§ **EXCERPTED RECORDS**:
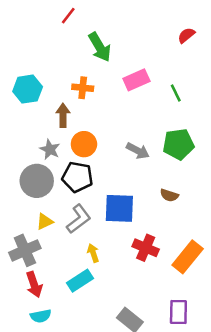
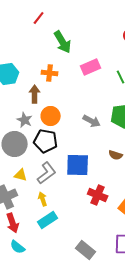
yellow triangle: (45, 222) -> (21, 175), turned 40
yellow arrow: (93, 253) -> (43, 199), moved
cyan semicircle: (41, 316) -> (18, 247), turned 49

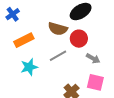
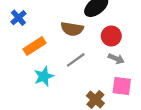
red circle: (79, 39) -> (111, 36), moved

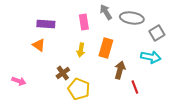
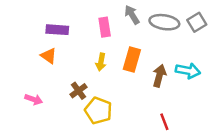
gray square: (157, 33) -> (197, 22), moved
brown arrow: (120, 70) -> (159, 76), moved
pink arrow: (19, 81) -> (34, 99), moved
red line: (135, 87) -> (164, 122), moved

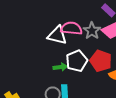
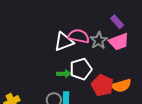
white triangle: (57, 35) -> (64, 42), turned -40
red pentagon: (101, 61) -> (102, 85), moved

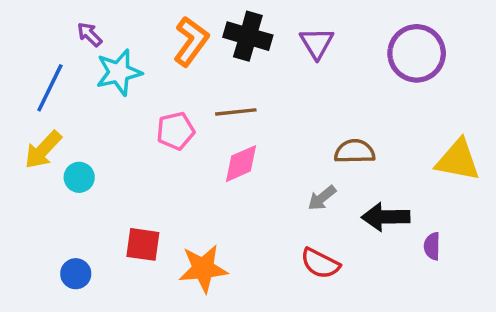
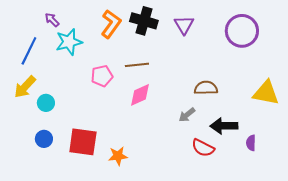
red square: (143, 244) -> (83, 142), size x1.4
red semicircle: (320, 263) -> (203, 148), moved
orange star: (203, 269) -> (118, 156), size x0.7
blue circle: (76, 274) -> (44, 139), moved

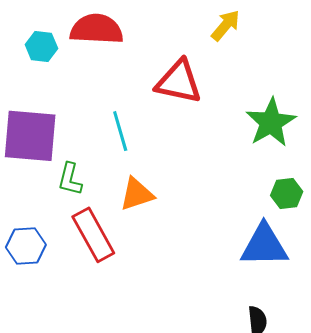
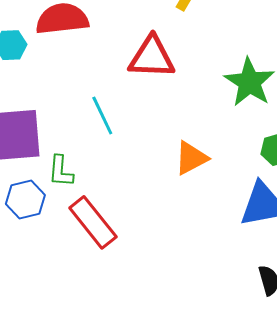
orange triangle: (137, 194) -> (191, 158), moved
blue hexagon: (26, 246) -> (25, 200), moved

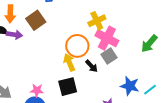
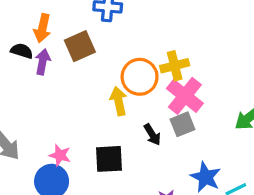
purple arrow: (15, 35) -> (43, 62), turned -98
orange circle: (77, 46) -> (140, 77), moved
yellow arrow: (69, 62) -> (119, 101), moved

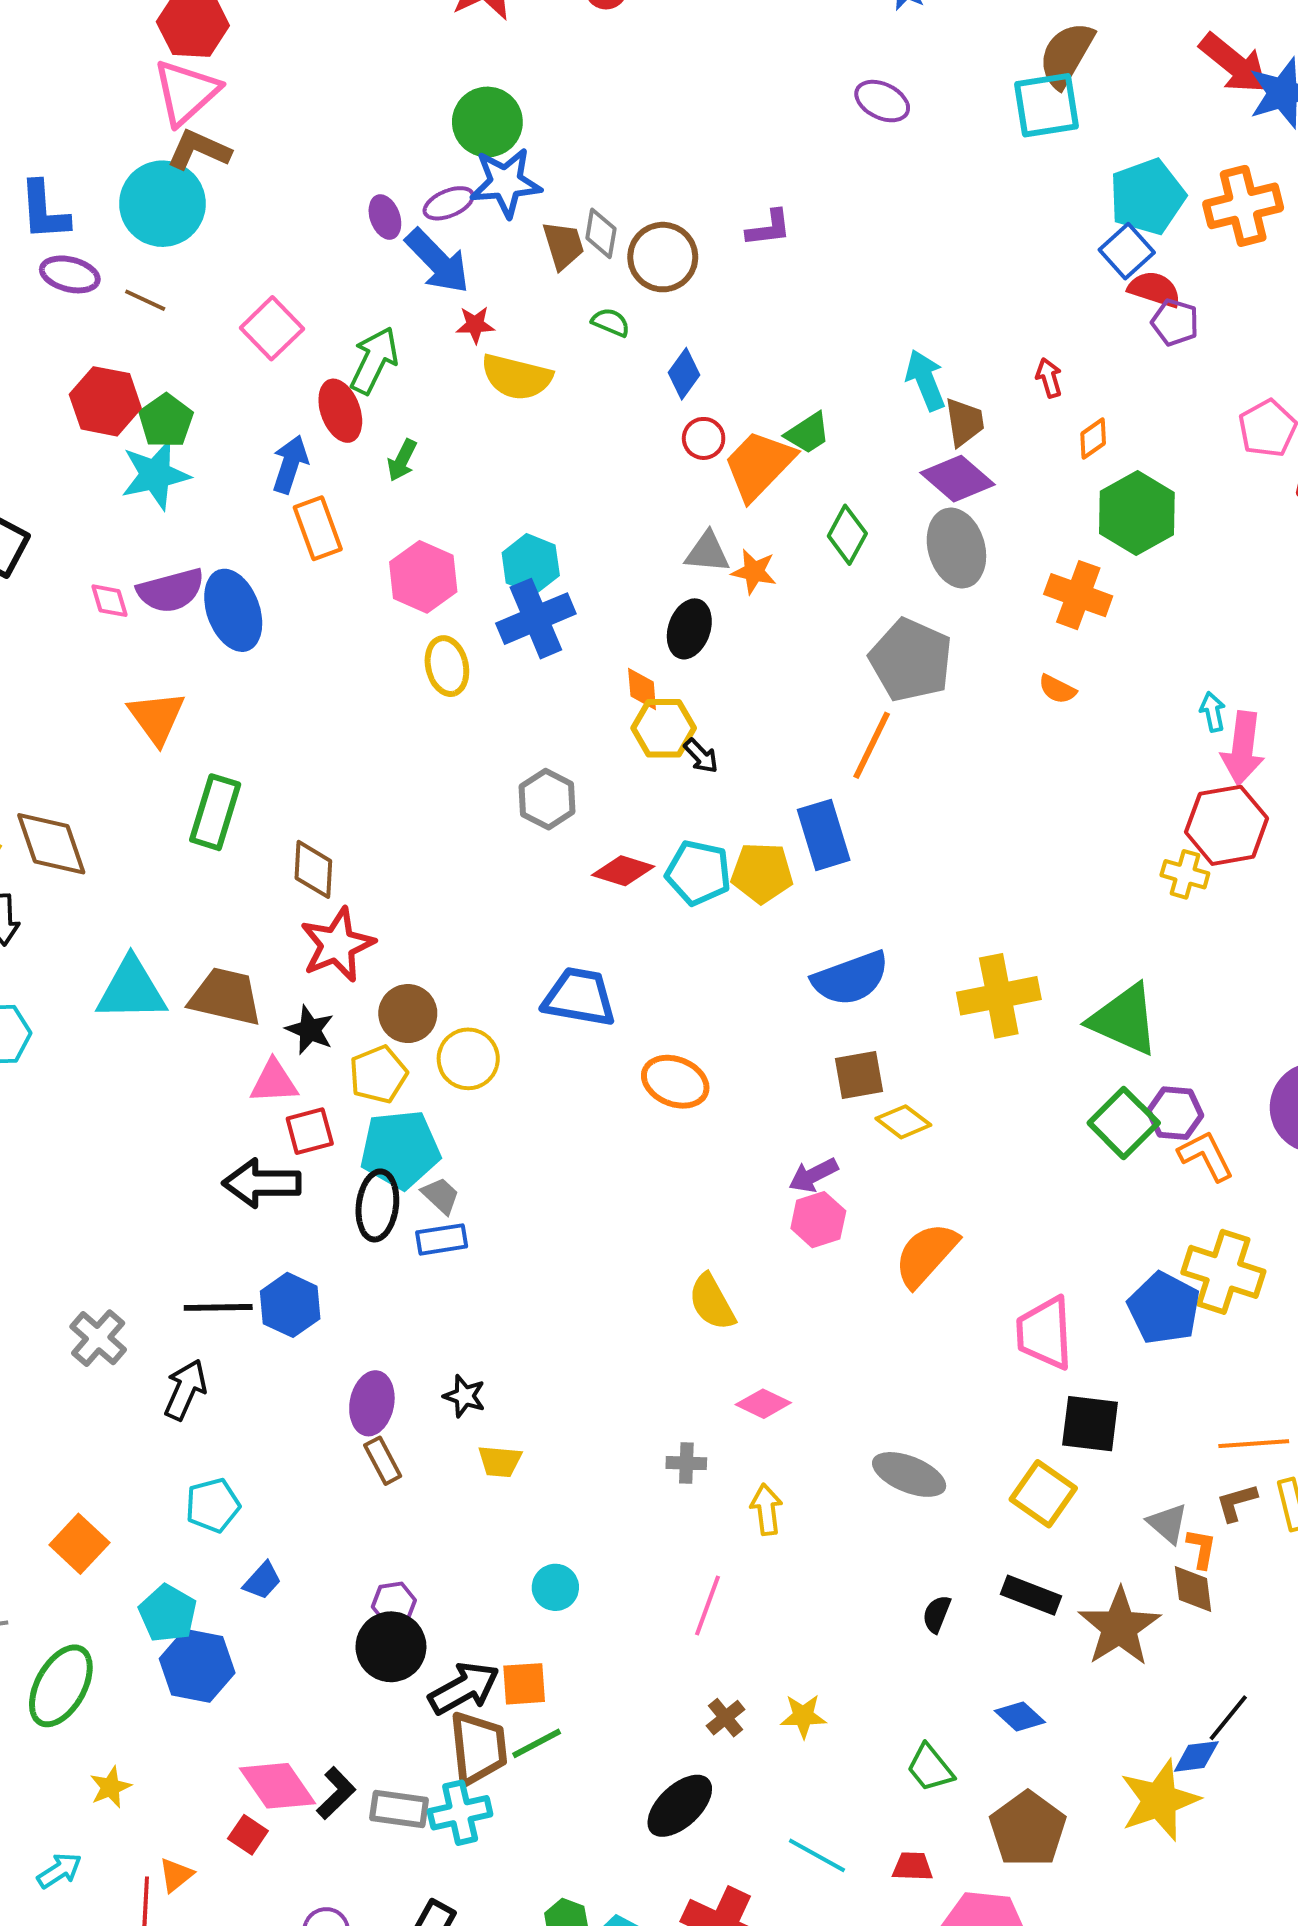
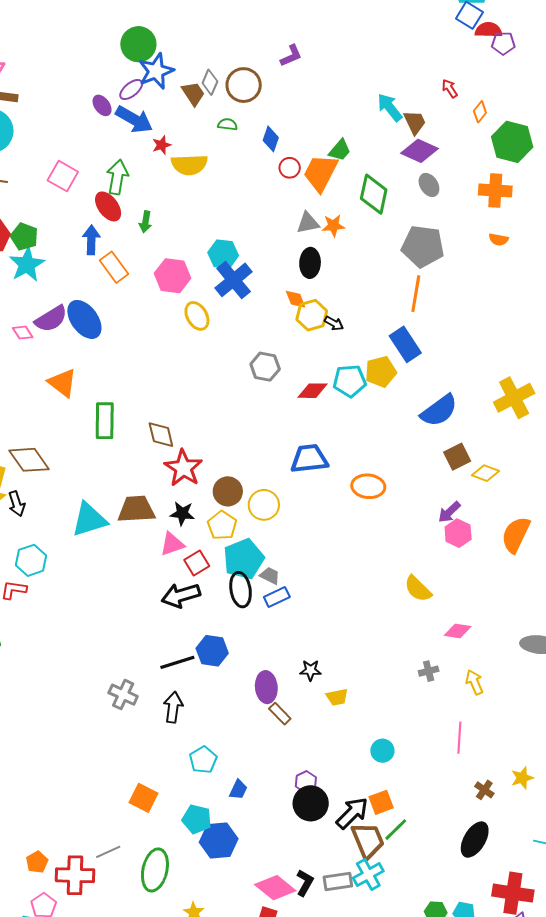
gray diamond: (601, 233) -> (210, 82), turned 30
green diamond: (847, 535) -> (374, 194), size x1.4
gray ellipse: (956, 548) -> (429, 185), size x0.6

§ **WHAT TO PRODUCE**: Reproduce the whole listing verbatim. Pictures stay out of the copy.

§ **RESPONSE TO THIS EXERCISE**:
yellow triangle: (45, 222) -> (21, 175), turned 40
yellow arrow: (93, 253) -> (43, 199), moved
cyan semicircle: (41, 316) -> (18, 247), turned 49

red circle: (79, 39) -> (111, 36), moved

gray square: (157, 33) -> (197, 22), moved
brown arrow: (120, 70) -> (159, 76), moved
pink arrow: (19, 81) -> (34, 99), moved
red line: (135, 87) -> (164, 122), moved

white triangle: (57, 35) -> (64, 42), turned -40
red pentagon: (101, 61) -> (102, 85), moved

red square: (143, 244) -> (83, 142), size x1.4
red semicircle: (320, 263) -> (203, 148), moved
orange star: (203, 269) -> (118, 156), size x0.7
blue circle: (76, 274) -> (44, 139), moved

orange triangle: (137, 194) -> (191, 158), moved
blue hexagon: (26, 246) -> (25, 200), moved

purple arrow: (15, 35) -> (43, 62), turned -98
orange circle: (77, 46) -> (140, 77), moved
yellow arrow: (69, 62) -> (119, 101), moved

gray diamond: (601, 233) -> (210, 82), turned 30
green diamond: (847, 535) -> (374, 194), size x1.4
gray ellipse: (956, 548) -> (429, 185), size x0.6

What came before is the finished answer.